Task objective
All pictures are to be dropped, and the remaining data set down exactly.
***** Task data *****
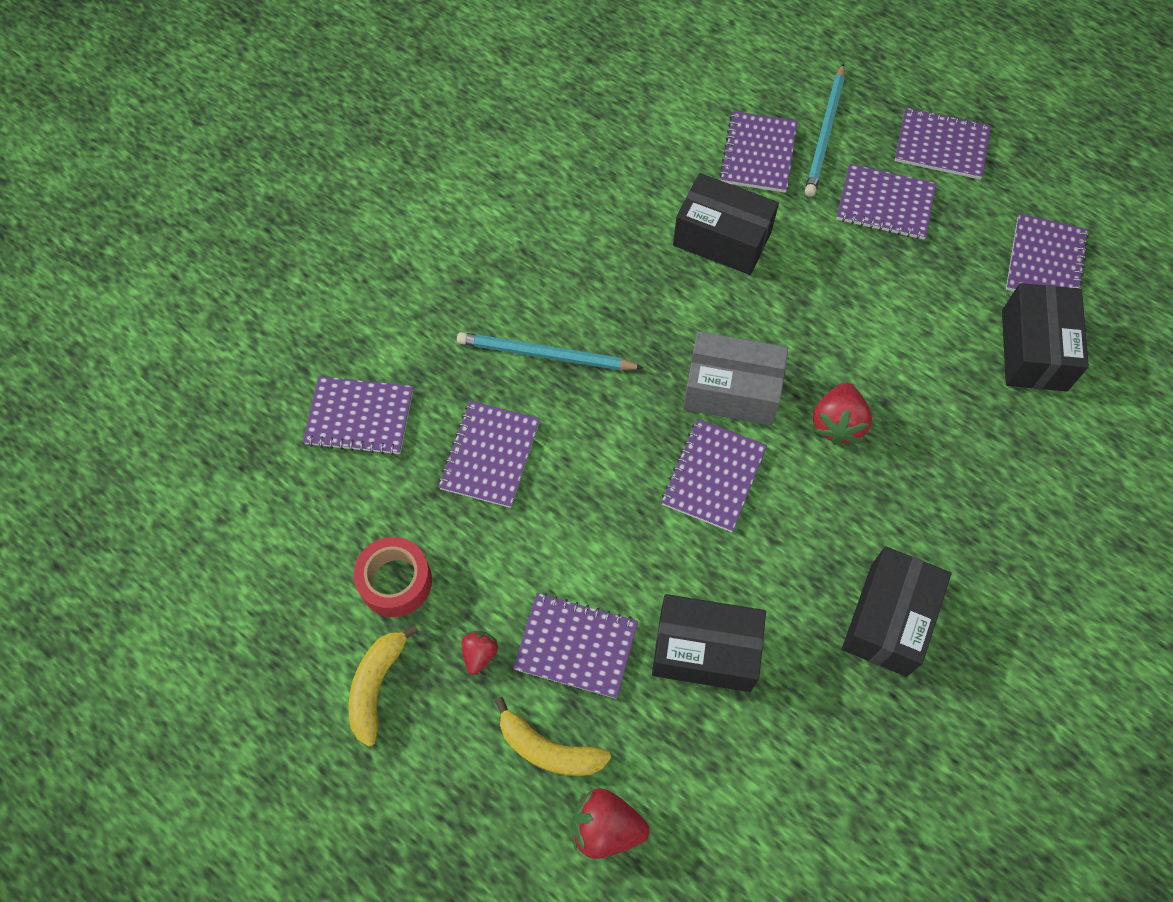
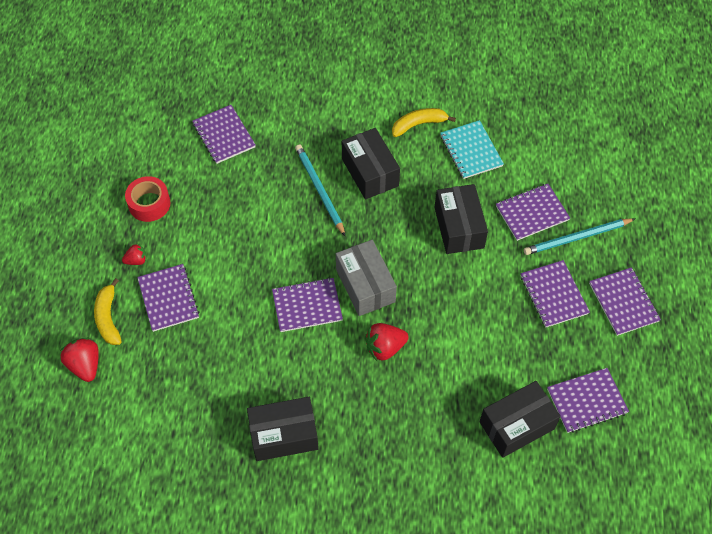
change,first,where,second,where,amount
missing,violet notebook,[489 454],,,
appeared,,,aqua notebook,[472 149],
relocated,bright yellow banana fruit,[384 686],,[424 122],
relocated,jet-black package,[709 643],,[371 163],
*****
Result of this exercise
change,first,where,second,where,amount
missing,violet notebook,[489 454],,,
appeared,,,aqua notebook,[472 149],
relocated,bright yellow banana fruit,[384 686],,[424 122],
relocated,jet-black package,[709 643],,[371 163],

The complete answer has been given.